* [Your instructions] Restate the listing below word for word; no pictures belong in the copy.

* [Provided records]

★ ★ ★ ★ ★ ★ ★

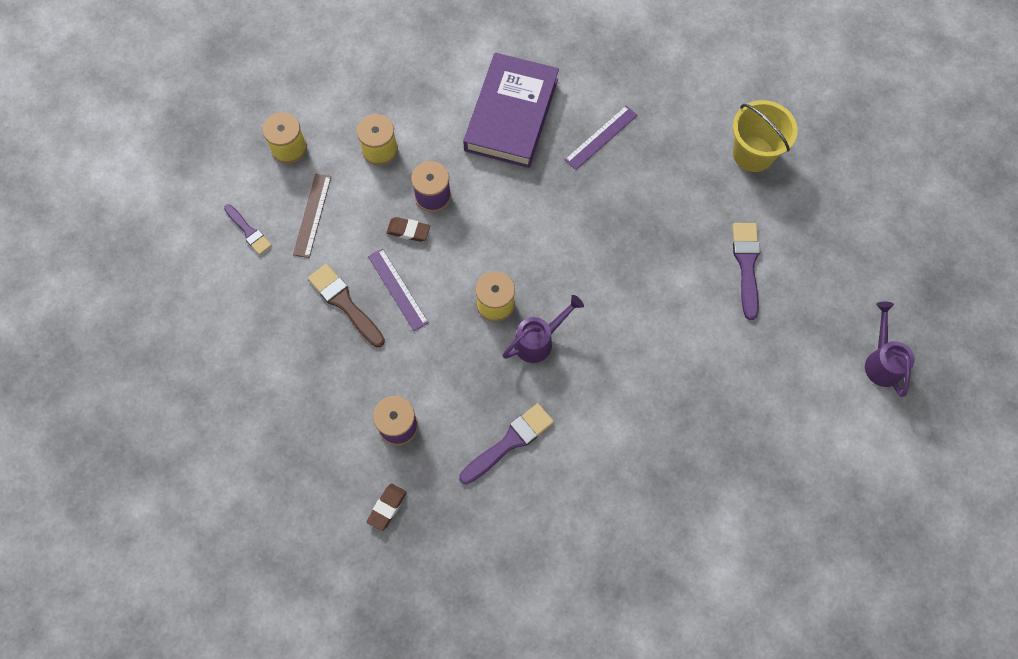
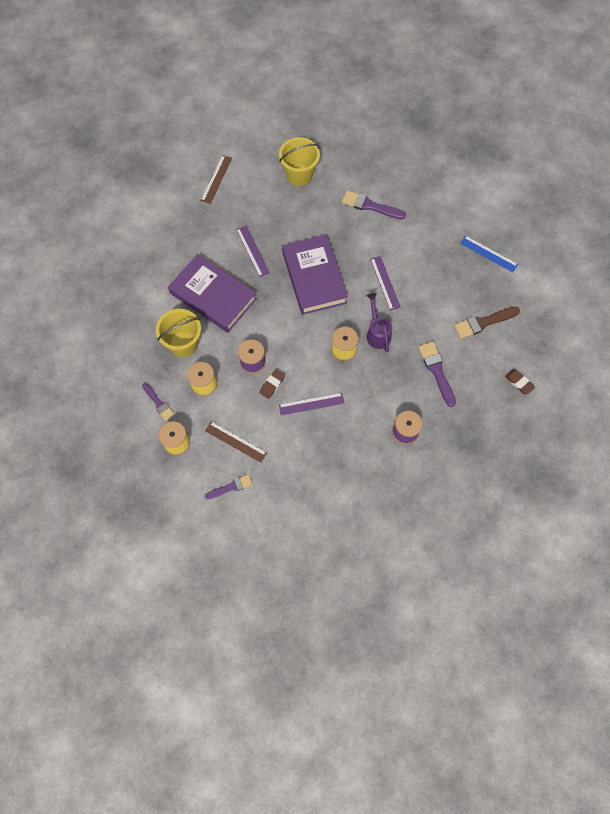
camera: 70 degrees left, 0 degrees up
(335, 108) = (158, 403): none -> purple brush
(344, 303) = (309, 439): brown brush -> brown brush (483, 323)
(387, 507) = (455, 454): brown eraser -> brown eraser (519, 382)
(428, 106) = (184, 344): none -> yellow bucket
(593, 228) = (314, 277): none -> purple book
(625, 326) = (385, 283): none -> purple ruler
(694, 54) = (216, 179): none -> brown ruler
(742, 462) = (488, 254): none -> blue ruler
(881, 361) = (452, 164): purple watering can -> none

★ ★ ★ ★ ★ ★ ★

* [Finished exercise]
camera: 70 degrees left, 0 degrees up
(335, 108) = (158, 403): none -> purple brush
(344, 303) = (309, 439): brown brush -> brown brush (483, 323)
(387, 507) = (455, 454): brown eraser -> brown eraser (519, 382)
(428, 106) = (184, 344): none -> yellow bucket
(593, 228) = (314, 277): none -> purple book
(625, 326) = (385, 283): none -> purple ruler
(694, 54) = (216, 179): none -> brown ruler
(742, 462) = (488, 254): none -> blue ruler
(881, 361) = (452, 164): purple watering can -> none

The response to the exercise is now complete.